WHAT YOU NEED TO DO »
Pictures stay out; everything else in the records is to be copied exactly.

INFORMATION »
****************************************

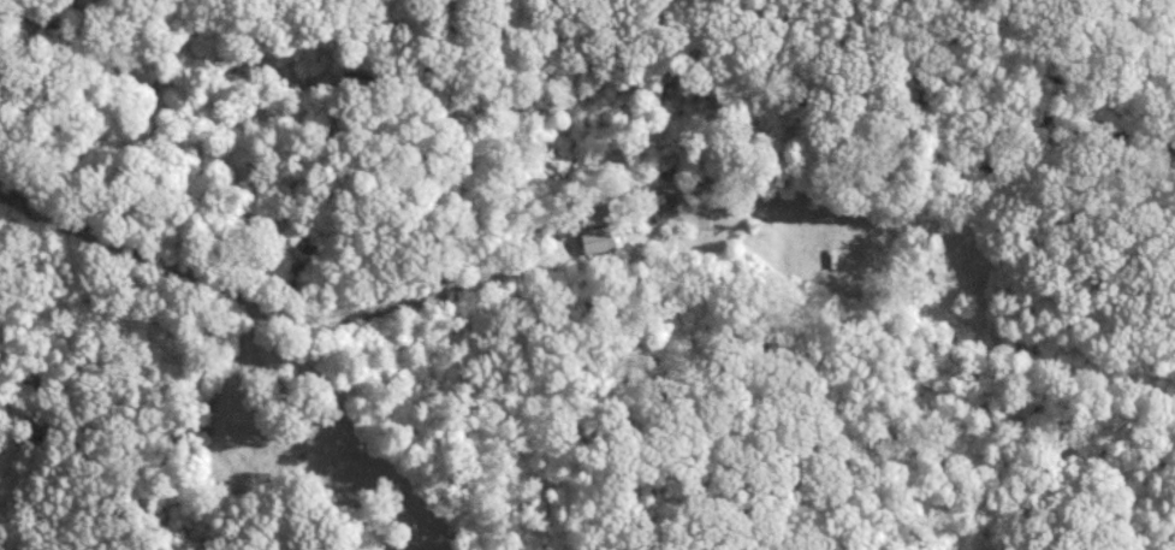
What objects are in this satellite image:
road: (577, 218)
building: (598, 237)
road: (340, 426)

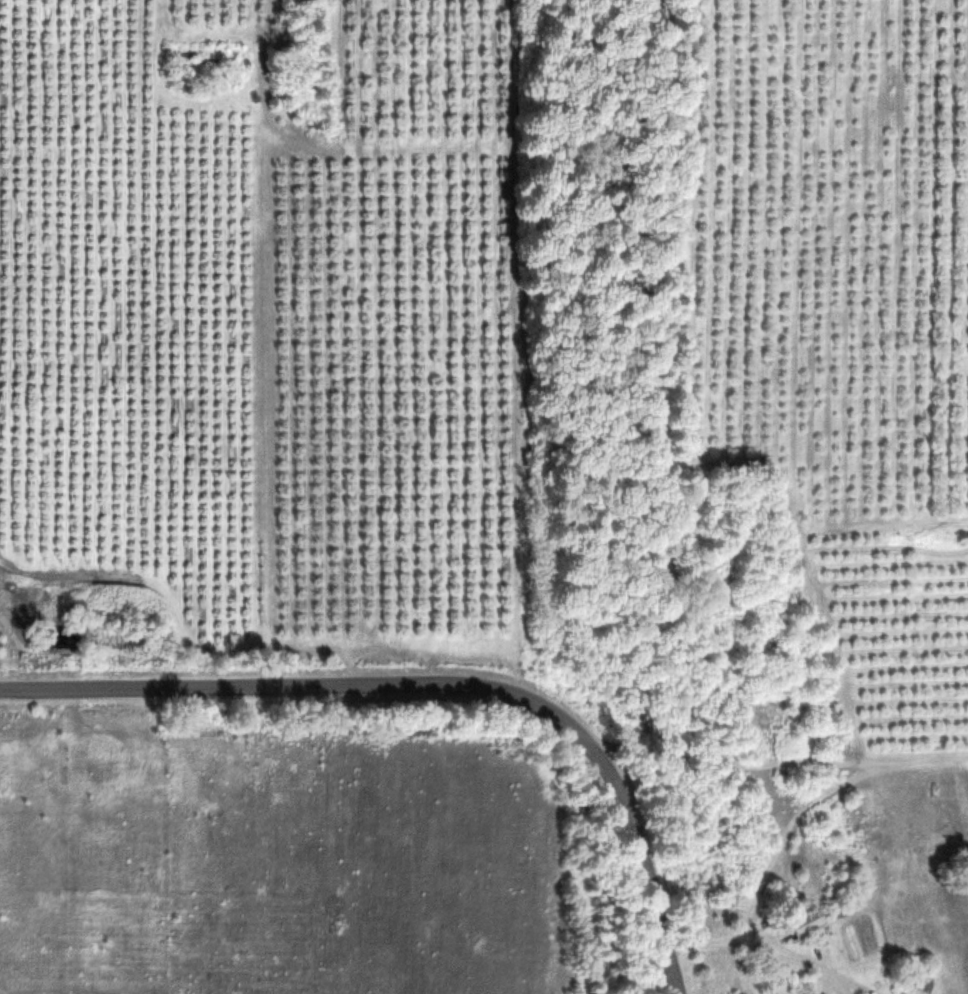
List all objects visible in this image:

****************************************

RESULT OF THIS TASK »
What objects are in this satellite image:
road: (577, 218)
building: (598, 237)
road: (340, 426)

List all objects visible in this image:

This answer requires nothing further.